[Before-and-after object listings]
+---+

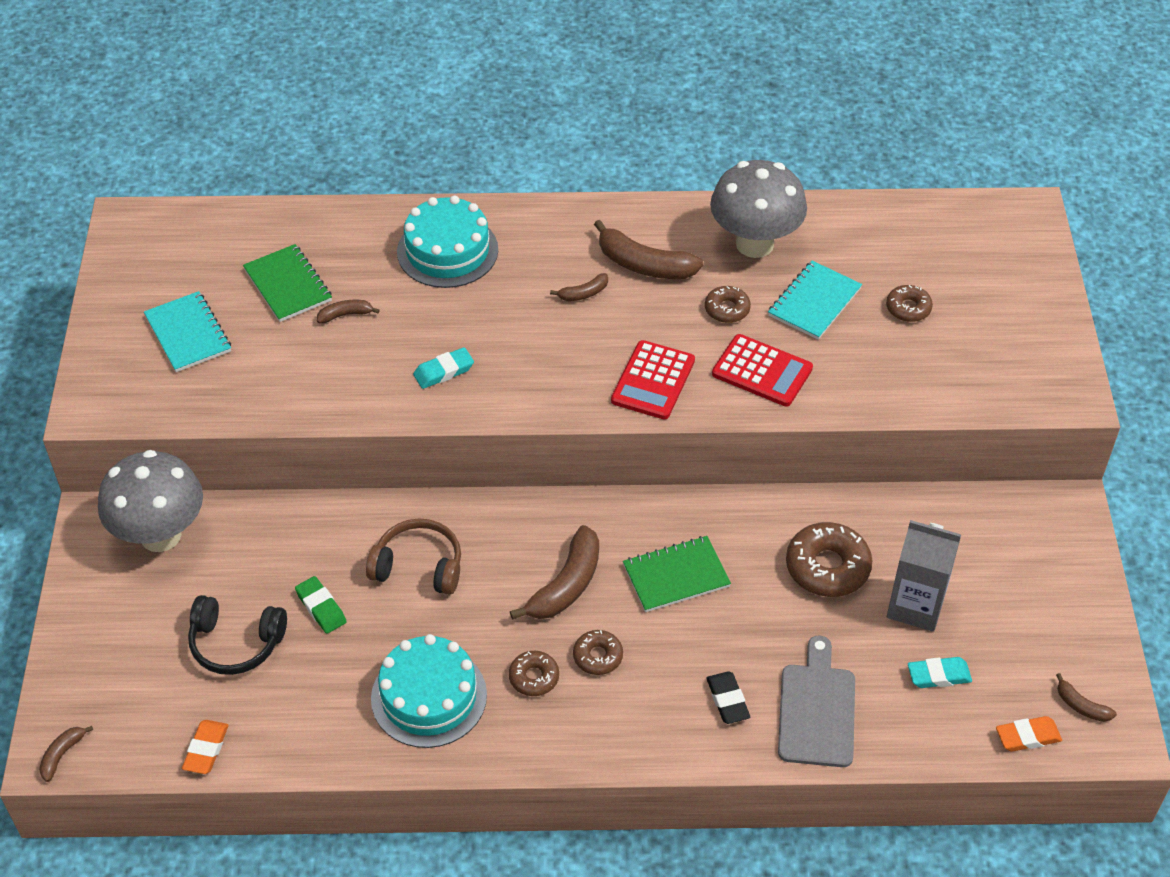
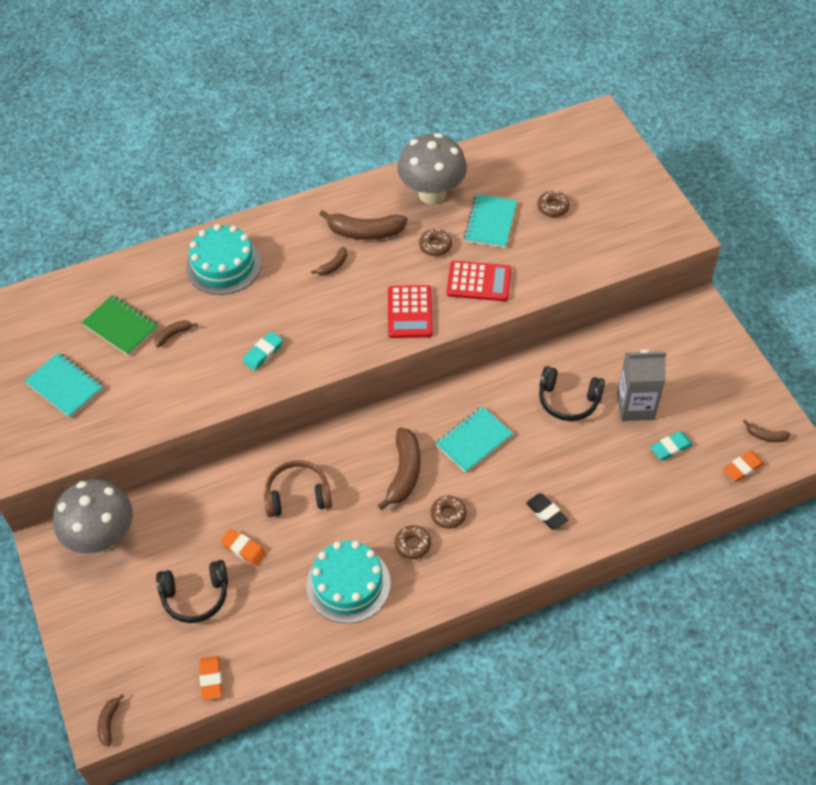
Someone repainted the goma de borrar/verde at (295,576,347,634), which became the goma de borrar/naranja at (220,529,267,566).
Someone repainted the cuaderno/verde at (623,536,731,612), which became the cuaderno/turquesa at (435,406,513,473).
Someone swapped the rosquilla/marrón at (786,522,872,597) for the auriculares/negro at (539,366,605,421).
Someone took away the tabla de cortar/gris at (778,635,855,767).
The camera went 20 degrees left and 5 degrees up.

+---+

◆ What is needed ◆
Your answer should consist only of the lines from the one with "Someone took away" through the last line of the entries above, retyped exactly.

◆ Result ◆
Someone took away the tabla de cortar/gris at (778,635,855,767).
The camera went 20 degrees left and 5 degrees up.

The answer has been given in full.